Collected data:
┄┄┄┄┄┄┄┄┄┄┄┄┄┄┄┄┄┄┄┄

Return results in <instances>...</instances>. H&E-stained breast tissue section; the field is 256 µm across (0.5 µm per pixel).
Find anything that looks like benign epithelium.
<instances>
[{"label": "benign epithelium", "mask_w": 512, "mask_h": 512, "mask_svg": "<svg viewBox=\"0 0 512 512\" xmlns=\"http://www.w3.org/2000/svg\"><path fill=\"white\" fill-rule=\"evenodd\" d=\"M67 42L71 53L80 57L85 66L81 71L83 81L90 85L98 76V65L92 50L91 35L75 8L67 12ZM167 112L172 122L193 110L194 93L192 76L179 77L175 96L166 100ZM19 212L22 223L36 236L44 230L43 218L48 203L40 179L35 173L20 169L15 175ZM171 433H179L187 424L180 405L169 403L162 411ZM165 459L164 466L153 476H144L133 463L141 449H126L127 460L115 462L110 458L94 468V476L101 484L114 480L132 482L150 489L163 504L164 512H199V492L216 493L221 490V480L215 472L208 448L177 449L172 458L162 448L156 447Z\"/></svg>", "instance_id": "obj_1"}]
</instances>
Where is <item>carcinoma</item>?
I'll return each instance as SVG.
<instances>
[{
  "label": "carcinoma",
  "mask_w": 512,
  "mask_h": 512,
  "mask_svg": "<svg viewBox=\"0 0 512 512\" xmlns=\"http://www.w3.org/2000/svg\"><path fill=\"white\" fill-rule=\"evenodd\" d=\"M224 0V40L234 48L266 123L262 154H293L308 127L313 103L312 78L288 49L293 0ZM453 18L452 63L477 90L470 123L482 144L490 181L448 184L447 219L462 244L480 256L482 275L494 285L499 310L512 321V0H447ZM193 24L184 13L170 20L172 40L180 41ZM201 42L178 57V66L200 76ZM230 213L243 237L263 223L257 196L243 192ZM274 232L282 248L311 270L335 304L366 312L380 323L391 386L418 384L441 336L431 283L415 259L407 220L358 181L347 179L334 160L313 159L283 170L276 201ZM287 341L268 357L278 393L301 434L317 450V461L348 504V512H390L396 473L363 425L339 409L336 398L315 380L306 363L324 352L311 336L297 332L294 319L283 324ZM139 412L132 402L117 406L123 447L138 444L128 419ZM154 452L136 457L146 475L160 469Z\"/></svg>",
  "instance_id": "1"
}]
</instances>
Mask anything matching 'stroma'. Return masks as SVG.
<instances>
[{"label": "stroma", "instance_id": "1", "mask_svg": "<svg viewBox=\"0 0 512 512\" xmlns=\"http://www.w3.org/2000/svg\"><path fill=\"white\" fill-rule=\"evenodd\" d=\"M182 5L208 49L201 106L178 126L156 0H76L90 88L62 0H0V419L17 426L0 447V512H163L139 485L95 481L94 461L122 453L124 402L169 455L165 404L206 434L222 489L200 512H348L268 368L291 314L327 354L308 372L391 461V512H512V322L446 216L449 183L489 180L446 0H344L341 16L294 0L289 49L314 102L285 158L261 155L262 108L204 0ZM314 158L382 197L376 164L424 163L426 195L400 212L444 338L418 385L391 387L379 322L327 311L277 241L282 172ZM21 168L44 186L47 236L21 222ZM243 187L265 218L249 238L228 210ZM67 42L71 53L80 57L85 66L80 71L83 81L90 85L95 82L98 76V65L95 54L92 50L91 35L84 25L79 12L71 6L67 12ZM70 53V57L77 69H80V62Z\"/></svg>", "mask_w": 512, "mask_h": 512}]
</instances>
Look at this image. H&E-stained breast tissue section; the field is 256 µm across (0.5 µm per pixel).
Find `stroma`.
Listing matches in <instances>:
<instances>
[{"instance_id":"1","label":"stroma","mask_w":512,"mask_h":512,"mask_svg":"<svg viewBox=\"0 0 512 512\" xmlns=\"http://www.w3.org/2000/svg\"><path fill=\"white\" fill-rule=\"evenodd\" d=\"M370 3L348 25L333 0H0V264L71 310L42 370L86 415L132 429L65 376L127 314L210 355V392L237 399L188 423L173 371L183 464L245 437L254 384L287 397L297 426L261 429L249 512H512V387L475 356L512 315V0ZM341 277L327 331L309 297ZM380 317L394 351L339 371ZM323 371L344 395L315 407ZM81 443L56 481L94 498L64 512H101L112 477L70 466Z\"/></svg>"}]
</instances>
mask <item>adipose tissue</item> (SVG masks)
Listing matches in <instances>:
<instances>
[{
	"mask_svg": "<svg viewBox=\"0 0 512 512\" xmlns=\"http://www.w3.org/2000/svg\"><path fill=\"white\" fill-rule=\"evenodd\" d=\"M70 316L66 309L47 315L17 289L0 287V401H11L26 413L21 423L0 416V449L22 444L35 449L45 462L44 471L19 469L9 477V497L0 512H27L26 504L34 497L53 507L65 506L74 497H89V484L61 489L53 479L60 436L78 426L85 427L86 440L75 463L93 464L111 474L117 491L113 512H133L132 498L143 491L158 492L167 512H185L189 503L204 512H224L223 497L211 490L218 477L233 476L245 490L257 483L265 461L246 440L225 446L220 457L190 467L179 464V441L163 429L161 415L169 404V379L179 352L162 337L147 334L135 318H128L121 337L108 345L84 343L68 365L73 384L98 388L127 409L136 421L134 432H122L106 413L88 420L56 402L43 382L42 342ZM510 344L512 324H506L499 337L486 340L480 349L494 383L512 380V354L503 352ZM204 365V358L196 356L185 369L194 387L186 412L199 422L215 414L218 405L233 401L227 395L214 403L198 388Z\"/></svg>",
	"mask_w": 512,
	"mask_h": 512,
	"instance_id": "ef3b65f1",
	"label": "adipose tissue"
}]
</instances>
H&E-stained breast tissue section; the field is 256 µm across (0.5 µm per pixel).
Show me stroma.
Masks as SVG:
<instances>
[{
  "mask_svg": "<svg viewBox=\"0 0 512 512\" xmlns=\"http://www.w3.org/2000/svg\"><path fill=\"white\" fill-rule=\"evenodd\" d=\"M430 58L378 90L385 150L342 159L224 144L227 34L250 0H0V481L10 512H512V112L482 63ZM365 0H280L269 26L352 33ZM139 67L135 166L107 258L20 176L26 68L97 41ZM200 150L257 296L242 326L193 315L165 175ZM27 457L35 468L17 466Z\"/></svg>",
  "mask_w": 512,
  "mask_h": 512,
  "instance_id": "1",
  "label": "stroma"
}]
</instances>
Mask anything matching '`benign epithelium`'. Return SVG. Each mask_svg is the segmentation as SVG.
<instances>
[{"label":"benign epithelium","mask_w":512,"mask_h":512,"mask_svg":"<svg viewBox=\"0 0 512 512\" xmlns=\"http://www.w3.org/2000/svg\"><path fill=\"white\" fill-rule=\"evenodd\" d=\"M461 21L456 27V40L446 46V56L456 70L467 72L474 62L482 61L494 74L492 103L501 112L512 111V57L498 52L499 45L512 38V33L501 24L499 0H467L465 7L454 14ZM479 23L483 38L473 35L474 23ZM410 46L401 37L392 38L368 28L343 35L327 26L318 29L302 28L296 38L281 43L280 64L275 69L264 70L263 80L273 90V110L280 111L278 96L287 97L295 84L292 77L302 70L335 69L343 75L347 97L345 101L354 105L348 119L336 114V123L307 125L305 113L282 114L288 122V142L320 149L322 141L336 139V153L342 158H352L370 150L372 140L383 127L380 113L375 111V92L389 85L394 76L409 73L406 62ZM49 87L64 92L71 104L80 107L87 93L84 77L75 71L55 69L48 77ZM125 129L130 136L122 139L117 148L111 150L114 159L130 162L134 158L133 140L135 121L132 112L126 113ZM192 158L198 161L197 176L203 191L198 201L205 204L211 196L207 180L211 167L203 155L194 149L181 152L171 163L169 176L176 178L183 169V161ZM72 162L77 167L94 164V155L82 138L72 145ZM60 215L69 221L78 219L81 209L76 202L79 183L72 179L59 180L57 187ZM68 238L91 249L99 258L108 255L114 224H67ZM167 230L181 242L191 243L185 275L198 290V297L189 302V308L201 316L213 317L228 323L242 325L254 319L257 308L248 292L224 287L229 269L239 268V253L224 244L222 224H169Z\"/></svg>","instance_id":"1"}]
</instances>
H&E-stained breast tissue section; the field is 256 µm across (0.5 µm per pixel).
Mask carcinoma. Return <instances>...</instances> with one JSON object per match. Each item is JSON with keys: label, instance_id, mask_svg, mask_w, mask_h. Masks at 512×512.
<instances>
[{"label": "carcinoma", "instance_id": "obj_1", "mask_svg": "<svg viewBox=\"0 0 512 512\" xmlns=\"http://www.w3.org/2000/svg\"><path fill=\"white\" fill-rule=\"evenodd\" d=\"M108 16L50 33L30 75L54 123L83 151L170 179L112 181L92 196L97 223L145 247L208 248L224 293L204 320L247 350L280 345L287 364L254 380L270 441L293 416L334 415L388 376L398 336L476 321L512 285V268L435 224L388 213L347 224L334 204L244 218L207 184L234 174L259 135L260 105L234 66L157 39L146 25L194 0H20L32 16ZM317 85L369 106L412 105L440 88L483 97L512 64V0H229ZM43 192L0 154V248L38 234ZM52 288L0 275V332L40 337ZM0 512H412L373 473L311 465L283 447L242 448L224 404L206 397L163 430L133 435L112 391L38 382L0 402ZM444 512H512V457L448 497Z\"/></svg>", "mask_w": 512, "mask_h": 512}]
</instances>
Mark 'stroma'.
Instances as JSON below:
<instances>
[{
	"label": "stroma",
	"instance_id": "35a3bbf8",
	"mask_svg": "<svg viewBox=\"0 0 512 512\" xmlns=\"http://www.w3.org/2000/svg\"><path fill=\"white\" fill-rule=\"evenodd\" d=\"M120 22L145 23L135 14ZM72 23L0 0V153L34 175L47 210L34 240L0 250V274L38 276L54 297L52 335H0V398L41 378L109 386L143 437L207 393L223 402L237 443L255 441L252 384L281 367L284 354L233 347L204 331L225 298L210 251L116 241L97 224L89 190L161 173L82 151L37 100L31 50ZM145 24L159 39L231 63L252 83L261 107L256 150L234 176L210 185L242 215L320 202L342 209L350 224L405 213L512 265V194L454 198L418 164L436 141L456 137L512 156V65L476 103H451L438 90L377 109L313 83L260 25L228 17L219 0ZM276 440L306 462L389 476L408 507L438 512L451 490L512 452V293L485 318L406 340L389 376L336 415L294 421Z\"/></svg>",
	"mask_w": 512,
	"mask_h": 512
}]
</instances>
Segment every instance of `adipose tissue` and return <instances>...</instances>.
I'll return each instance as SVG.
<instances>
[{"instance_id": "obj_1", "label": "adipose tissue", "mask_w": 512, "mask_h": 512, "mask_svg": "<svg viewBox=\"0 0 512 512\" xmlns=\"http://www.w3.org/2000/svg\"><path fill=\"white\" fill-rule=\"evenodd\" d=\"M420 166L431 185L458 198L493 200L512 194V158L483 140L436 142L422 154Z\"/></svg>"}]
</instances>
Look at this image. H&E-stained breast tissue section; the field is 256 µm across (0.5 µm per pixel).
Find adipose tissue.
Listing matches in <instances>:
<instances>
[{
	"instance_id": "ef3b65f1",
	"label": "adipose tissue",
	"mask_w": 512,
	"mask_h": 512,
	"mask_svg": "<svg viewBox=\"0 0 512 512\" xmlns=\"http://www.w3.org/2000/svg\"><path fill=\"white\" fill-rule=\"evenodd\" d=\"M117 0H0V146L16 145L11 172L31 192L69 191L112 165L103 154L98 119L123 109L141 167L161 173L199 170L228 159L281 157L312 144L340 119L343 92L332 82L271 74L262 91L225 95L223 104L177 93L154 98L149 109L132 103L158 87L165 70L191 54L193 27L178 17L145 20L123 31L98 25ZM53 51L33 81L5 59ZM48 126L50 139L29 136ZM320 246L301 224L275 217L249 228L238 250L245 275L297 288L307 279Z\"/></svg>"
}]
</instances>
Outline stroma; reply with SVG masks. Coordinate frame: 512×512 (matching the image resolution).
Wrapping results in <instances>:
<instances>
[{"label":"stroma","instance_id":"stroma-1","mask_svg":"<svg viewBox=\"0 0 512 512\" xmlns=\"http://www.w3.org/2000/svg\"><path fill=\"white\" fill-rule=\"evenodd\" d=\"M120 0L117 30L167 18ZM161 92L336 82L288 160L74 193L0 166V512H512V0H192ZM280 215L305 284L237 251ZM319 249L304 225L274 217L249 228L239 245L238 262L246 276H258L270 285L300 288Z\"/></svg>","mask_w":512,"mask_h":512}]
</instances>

┄┄┄┄┄┄┄┄┄┄┄┄┄┄┄┄┄┄┄┄

- Your task -
Show every line in the entries where the string "with" occurs.

- Output for this exercise -
Mask carcinoma. Return <instances>...</instances> with one JSON object per match. Each item is JSON with keys: label, instance_id, mask_svg, mask_w, mask_h. Masks at 512×512.
Outline stroma; reply with SVG masks. Coordinate frame: 512×512 (matching the image resolution).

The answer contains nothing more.